─── TASK DATA ───

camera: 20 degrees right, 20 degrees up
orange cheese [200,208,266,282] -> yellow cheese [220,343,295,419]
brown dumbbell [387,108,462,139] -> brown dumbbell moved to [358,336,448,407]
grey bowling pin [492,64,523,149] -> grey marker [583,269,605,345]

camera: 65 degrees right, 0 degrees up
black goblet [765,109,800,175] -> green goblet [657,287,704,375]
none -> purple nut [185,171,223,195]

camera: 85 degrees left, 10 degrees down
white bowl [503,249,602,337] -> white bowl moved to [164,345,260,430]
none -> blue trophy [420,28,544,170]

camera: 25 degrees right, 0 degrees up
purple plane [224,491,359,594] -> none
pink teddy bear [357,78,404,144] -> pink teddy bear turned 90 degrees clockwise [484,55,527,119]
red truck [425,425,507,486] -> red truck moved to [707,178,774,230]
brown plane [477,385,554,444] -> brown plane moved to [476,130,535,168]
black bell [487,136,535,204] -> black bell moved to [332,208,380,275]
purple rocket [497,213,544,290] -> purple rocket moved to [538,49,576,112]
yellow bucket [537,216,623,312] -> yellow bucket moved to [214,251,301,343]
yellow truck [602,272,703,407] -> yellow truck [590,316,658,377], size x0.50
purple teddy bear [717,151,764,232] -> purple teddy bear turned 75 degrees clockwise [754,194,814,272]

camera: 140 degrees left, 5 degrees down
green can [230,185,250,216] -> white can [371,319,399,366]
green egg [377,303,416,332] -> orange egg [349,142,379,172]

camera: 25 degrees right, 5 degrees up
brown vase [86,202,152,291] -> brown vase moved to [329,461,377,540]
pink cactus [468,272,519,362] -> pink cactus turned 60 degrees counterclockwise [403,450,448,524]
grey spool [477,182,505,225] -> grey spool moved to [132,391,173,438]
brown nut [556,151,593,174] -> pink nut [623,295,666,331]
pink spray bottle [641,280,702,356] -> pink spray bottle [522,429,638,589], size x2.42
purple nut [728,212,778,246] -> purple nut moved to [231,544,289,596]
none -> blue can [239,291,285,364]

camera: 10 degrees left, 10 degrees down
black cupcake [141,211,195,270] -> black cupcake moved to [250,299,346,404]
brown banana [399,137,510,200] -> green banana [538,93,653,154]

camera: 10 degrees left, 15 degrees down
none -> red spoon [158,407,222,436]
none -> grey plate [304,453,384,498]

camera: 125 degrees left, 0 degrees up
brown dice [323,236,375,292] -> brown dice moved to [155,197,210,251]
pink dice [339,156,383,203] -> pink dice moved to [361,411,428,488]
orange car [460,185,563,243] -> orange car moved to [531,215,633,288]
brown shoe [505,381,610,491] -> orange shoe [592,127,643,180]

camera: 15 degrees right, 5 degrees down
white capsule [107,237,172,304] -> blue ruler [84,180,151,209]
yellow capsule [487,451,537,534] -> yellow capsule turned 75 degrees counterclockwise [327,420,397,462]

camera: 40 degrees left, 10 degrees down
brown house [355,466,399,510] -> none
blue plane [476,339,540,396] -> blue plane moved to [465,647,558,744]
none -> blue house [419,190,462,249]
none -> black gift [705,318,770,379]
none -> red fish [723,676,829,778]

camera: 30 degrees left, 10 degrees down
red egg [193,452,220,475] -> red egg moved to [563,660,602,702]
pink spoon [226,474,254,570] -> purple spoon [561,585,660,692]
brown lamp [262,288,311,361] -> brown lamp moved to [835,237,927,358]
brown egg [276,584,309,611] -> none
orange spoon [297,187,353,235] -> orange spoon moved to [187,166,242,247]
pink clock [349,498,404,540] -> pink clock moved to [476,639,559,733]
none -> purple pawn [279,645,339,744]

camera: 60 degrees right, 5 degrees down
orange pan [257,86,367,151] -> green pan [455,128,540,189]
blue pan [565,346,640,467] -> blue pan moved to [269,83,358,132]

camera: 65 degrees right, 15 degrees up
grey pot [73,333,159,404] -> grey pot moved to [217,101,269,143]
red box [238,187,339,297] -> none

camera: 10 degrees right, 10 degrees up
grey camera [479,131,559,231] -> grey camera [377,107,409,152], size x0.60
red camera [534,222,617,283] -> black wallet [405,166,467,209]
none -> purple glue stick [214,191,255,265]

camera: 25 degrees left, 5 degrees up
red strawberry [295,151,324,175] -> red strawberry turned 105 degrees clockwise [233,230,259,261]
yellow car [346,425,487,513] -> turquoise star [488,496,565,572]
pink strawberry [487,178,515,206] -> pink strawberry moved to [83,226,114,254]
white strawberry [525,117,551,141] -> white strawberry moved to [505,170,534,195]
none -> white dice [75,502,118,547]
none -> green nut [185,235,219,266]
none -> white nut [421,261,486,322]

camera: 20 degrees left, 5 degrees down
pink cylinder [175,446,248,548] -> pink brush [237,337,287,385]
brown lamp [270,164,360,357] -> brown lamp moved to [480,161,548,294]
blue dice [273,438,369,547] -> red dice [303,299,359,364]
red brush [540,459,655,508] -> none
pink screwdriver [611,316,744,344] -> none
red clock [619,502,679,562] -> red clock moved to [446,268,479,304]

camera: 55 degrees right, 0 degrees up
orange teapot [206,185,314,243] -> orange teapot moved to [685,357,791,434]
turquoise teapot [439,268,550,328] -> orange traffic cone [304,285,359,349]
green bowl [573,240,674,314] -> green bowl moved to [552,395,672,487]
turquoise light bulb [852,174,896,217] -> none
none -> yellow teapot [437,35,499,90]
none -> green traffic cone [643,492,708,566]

───

The entries above should be repeated exactly, every one of them.

camera: 20 degrees right, 20 degrees up
orange cheese [200,208,266,282] -> yellow cheese [220,343,295,419]
brown dumbbell [387,108,462,139] -> brown dumbbell moved to [358,336,448,407]
grey bowling pin [492,64,523,149] -> grey marker [583,269,605,345]

camera: 65 degrees right, 0 degrees up
black goblet [765,109,800,175] -> green goblet [657,287,704,375]
none -> purple nut [185,171,223,195]

camera: 85 degrees left, 10 degrees down
white bowl [503,249,602,337] -> white bowl moved to [164,345,260,430]
none -> blue trophy [420,28,544,170]

camera: 25 degrees right, 0 degrees up
purple plane [224,491,359,594] -> none
pink teddy bear [357,78,404,144] -> pink teddy bear turned 90 degrees clockwise [484,55,527,119]
red truck [425,425,507,486] -> red truck moved to [707,178,774,230]
brown plane [477,385,554,444] -> brown plane moved to [476,130,535,168]
black bell [487,136,535,204] -> black bell moved to [332,208,380,275]
purple rocket [497,213,544,290] -> purple rocket moved to [538,49,576,112]
yellow bucket [537,216,623,312] -> yellow bucket moved to [214,251,301,343]
yellow truck [602,272,703,407] -> yellow truck [590,316,658,377], size x0.50
purple teddy bear [717,151,764,232] -> purple teddy bear turned 75 degrees clockwise [754,194,814,272]

camera: 140 degrees left, 5 degrees down
green can [230,185,250,216] -> white can [371,319,399,366]
green egg [377,303,416,332] -> orange egg [349,142,379,172]

camera: 25 degrees right, 5 degrees up
brown vase [86,202,152,291] -> brown vase moved to [329,461,377,540]
pink cactus [468,272,519,362] -> pink cactus turned 60 degrees counterclockwise [403,450,448,524]
grey spool [477,182,505,225] -> grey spool moved to [132,391,173,438]
brown nut [556,151,593,174] -> pink nut [623,295,666,331]
pink spray bottle [641,280,702,356] -> pink spray bottle [522,429,638,589], size x2.42
purple nut [728,212,778,246] -> purple nut moved to [231,544,289,596]
none -> blue can [239,291,285,364]

camera: 10 degrees left, 10 degrees down
black cupcake [141,211,195,270] -> black cupcake moved to [250,299,346,404]
brown banana [399,137,510,200] -> green banana [538,93,653,154]

camera: 10 degrees left, 15 degrees down
none -> red spoon [158,407,222,436]
none -> grey plate [304,453,384,498]

camera: 125 degrees left, 0 degrees up
brown dice [323,236,375,292] -> brown dice moved to [155,197,210,251]
pink dice [339,156,383,203] -> pink dice moved to [361,411,428,488]
orange car [460,185,563,243] -> orange car moved to [531,215,633,288]
brown shoe [505,381,610,491] -> orange shoe [592,127,643,180]

camera: 15 degrees right, 5 degrees down
white capsule [107,237,172,304] -> blue ruler [84,180,151,209]
yellow capsule [487,451,537,534] -> yellow capsule turned 75 degrees counterclockwise [327,420,397,462]

camera: 40 degrees left, 10 degrees down
brown house [355,466,399,510] -> none
blue plane [476,339,540,396] -> blue plane moved to [465,647,558,744]
none -> blue house [419,190,462,249]
none -> black gift [705,318,770,379]
none -> red fish [723,676,829,778]

camera: 30 degrees left, 10 degrees down
red egg [193,452,220,475] -> red egg moved to [563,660,602,702]
pink spoon [226,474,254,570] -> purple spoon [561,585,660,692]
brown lamp [262,288,311,361] -> brown lamp moved to [835,237,927,358]
brown egg [276,584,309,611] -> none
orange spoon [297,187,353,235] -> orange spoon moved to [187,166,242,247]
pink clock [349,498,404,540] -> pink clock moved to [476,639,559,733]
none -> purple pawn [279,645,339,744]

camera: 60 degrees right, 5 degrees down
orange pan [257,86,367,151] -> green pan [455,128,540,189]
blue pan [565,346,640,467] -> blue pan moved to [269,83,358,132]

camera: 65 degrees right, 15 degrees up
grey pot [73,333,159,404] -> grey pot moved to [217,101,269,143]
red box [238,187,339,297] -> none

camera: 10 degrees right, 10 degrees up
grey camera [479,131,559,231] -> grey camera [377,107,409,152], size x0.60
red camera [534,222,617,283] -> black wallet [405,166,467,209]
none -> purple glue stick [214,191,255,265]

camera: 25 degrees left, 5 degrees up
red strawberry [295,151,324,175] -> red strawberry turned 105 degrees clockwise [233,230,259,261]
yellow car [346,425,487,513] -> turquoise star [488,496,565,572]
pink strawberry [487,178,515,206] -> pink strawberry moved to [83,226,114,254]
white strawberry [525,117,551,141] -> white strawberry moved to [505,170,534,195]
none -> white dice [75,502,118,547]
none -> green nut [185,235,219,266]
none -> white nut [421,261,486,322]

camera: 20 degrees left, 5 degrees down
pink cylinder [175,446,248,548] -> pink brush [237,337,287,385]
brown lamp [270,164,360,357] -> brown lamp moved to [480,161,548,294]
blue dice [273,438,369,547] -> red dice [303,299,359,364]
red brush [540,459,655,508] -> none
pink screwdriver [611,316,744,344] -> none
red clock [619,502,679,562] -> red clock moved to [446,268,479,304]

camera: 55 degrees right, 0 degrees up
orange teapot [206,185,314,243] -> orange teapot moved to [685,357,791,434]
turquoise teapot [439,268,550,328] -> orange traffic cone [304,285,359,349]
green bowl [573,240,674,314] -> green bowl moved to [552,395,672,487]
turquoise light bulb [852,174,896,217] -> none
none -> yellow teapot [437,35,499,90]
none -> green traffic cone [643,492,708,566]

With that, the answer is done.